_Work instruction_:
What is needed is a word-for-word transcript of the listing, free of pictures.

_Given information_:
::::::
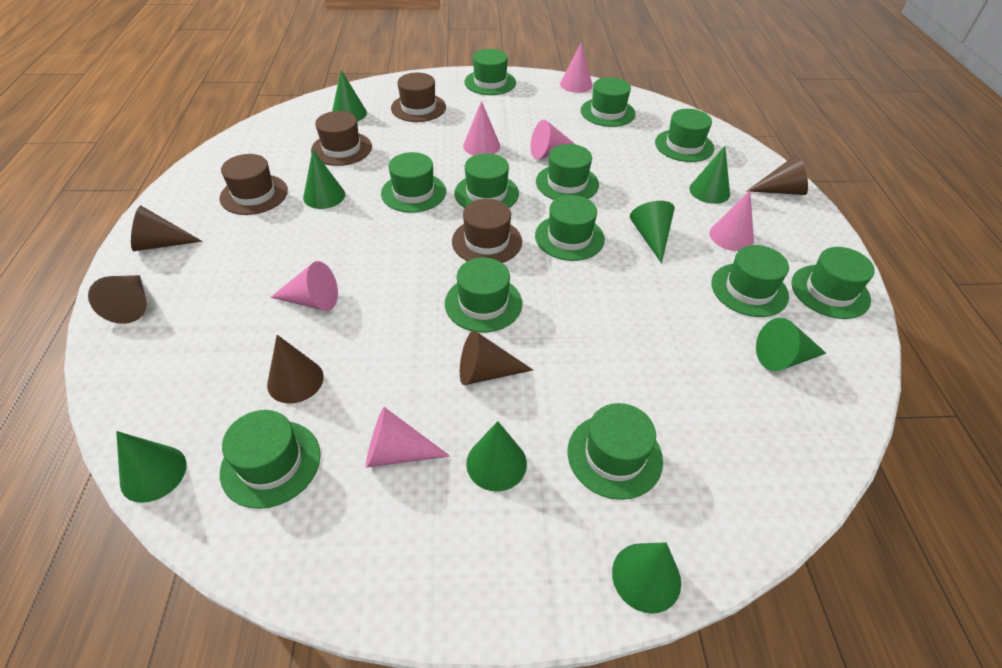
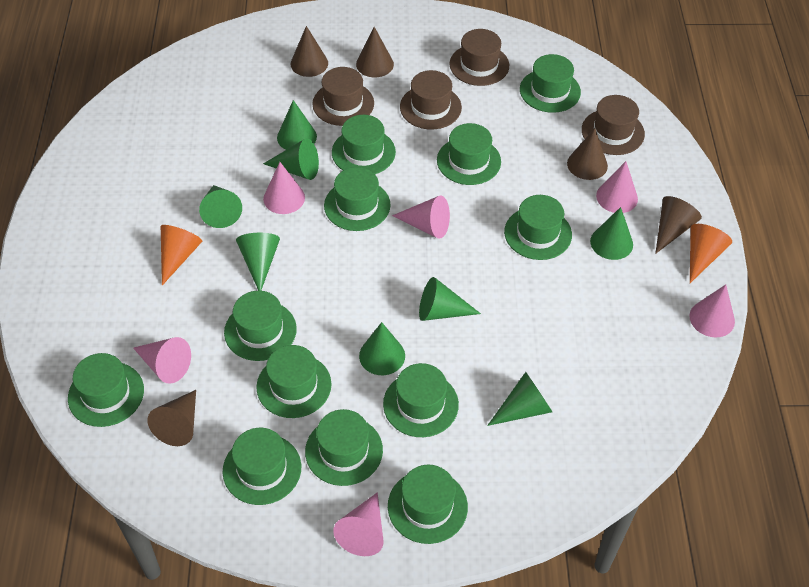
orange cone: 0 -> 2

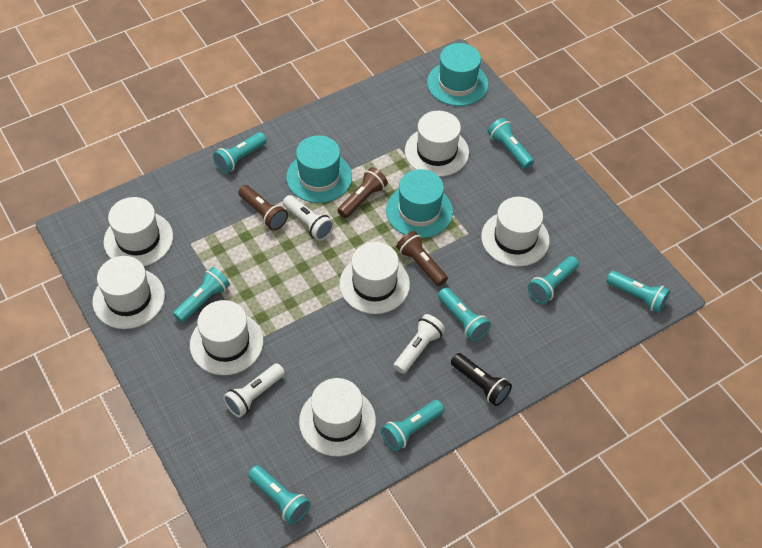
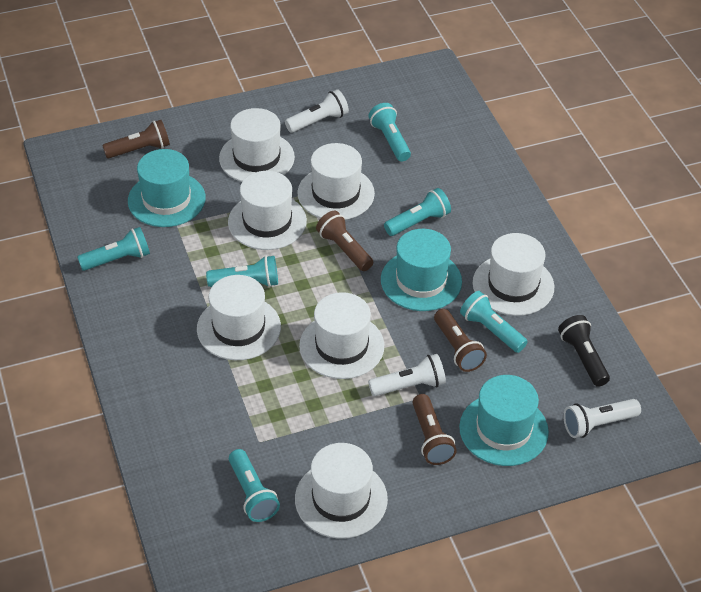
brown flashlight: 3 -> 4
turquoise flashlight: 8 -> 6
::::::
_Answer space_:
orange cone: 0 -> 2

brown flashlight: 3 -> 4
turquoise flashlight: 8 -> 6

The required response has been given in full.